#### DATASET ENTRIES

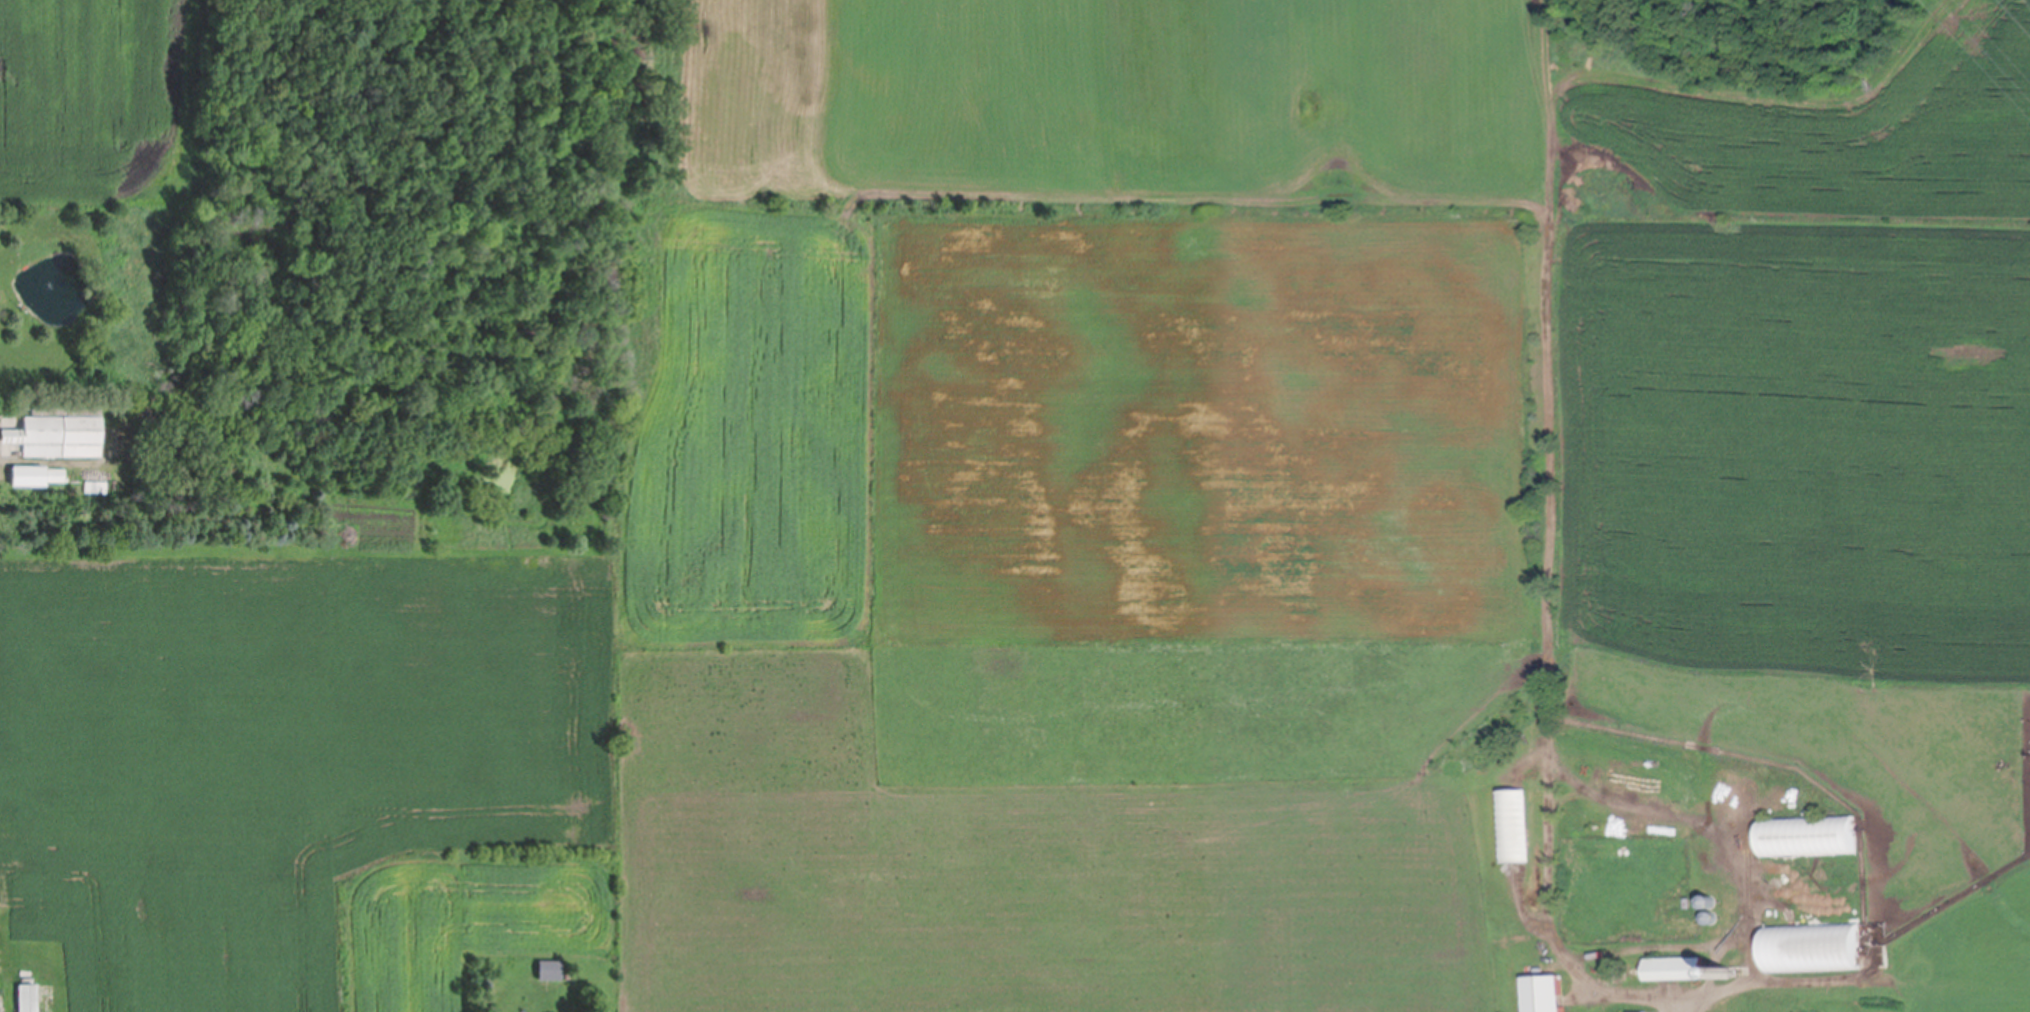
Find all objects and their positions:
fountain: (50, 279)
building: (60, 435)
building: (29, 475)
building: (56, 475)
road: (1589, 781)
building: (1513, 828)
building: (1809, 838)
building: (1708, 899)
building: (1710, 917)
building: (1813, 948)
building: (1726, 971)
building: (1676, 972)
building: (549, 974)
building: (1544, 996)
building: (27, 1000)
road: (1685, 1006)

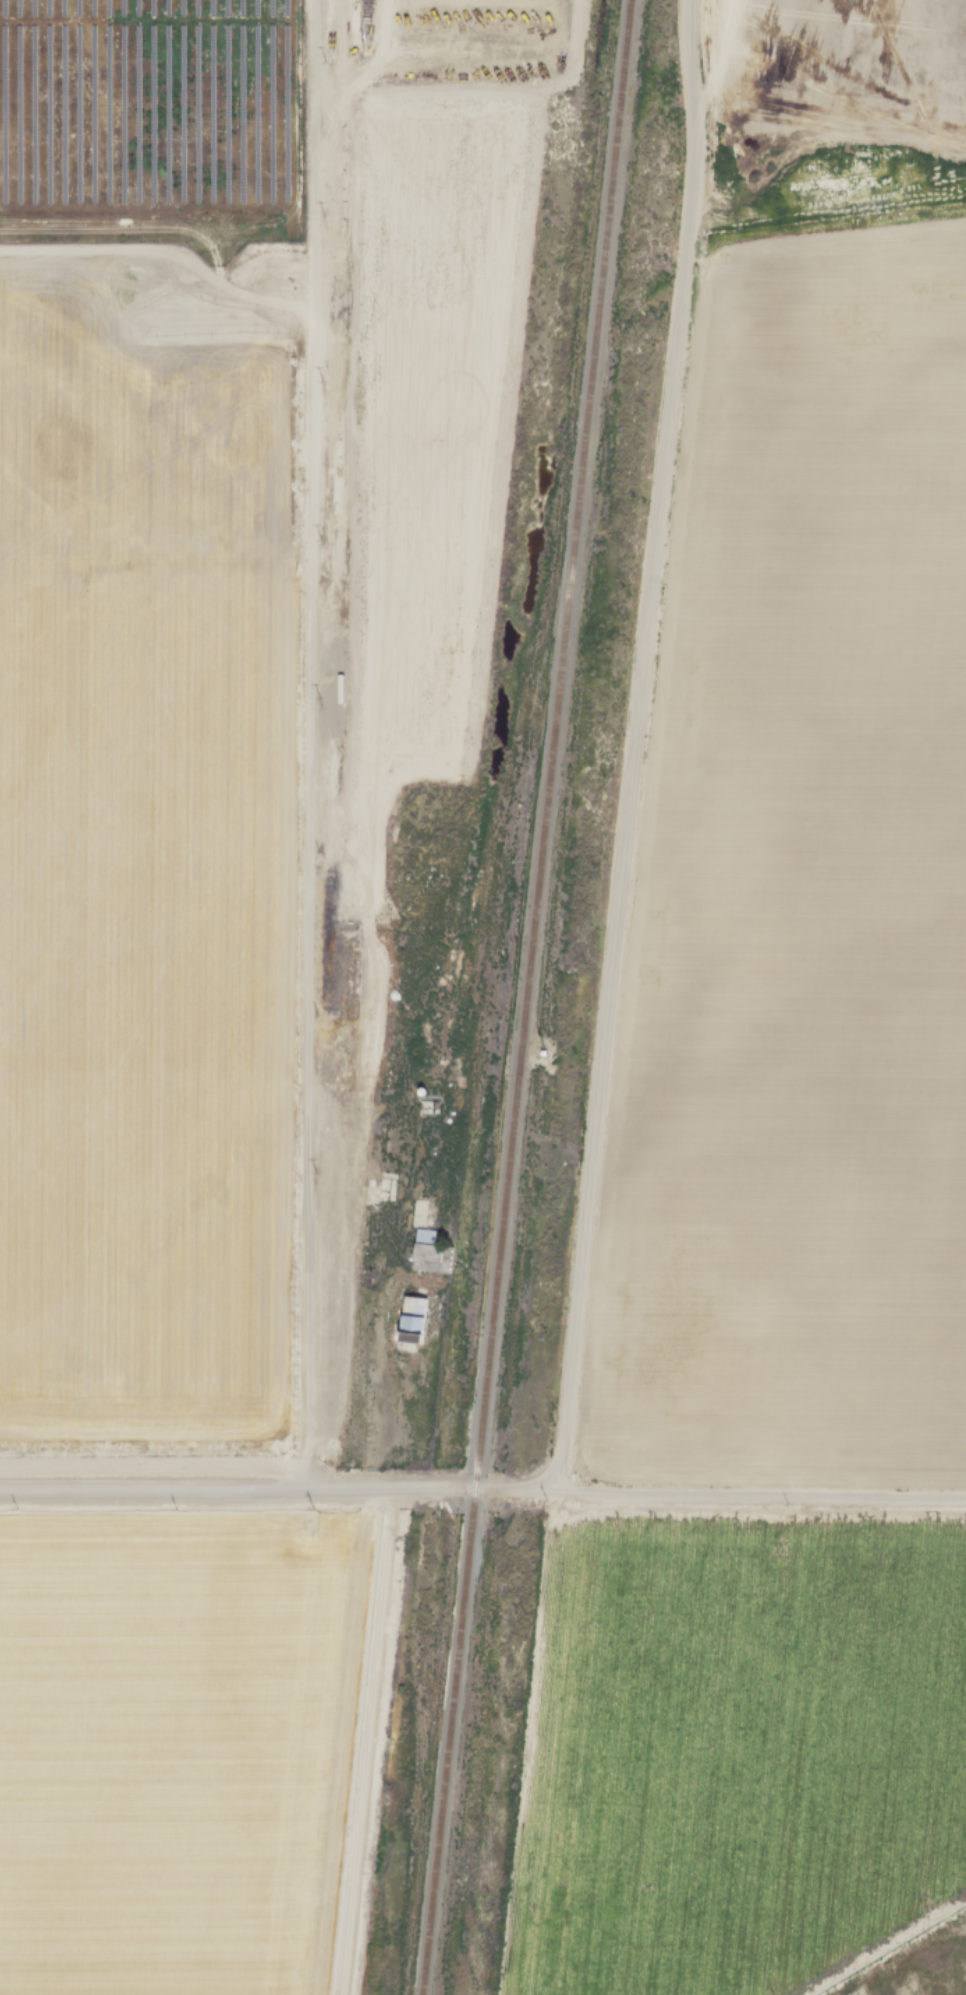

########

→ **DIRECTIVE**: Copy all the data exactly as written, but skip any picture.

→ **RESULT FOR THIS EXERCISE**:
Find all objects and their positions:
fountain: (50, 279)
building: (60, 435)
building: (29, 475)
building: (56, 475)
road: (1589, 781)
building: (1513, 828)
building: (1809, 838)
building: (1708, 899)
building: (1710, 917)
building: (1813, 948)
building: (1726, 971)
building: (1676, 972)
building: (549, 974)
building: (1544, 996)
building: (27, 1000)
road: (1685, 1006)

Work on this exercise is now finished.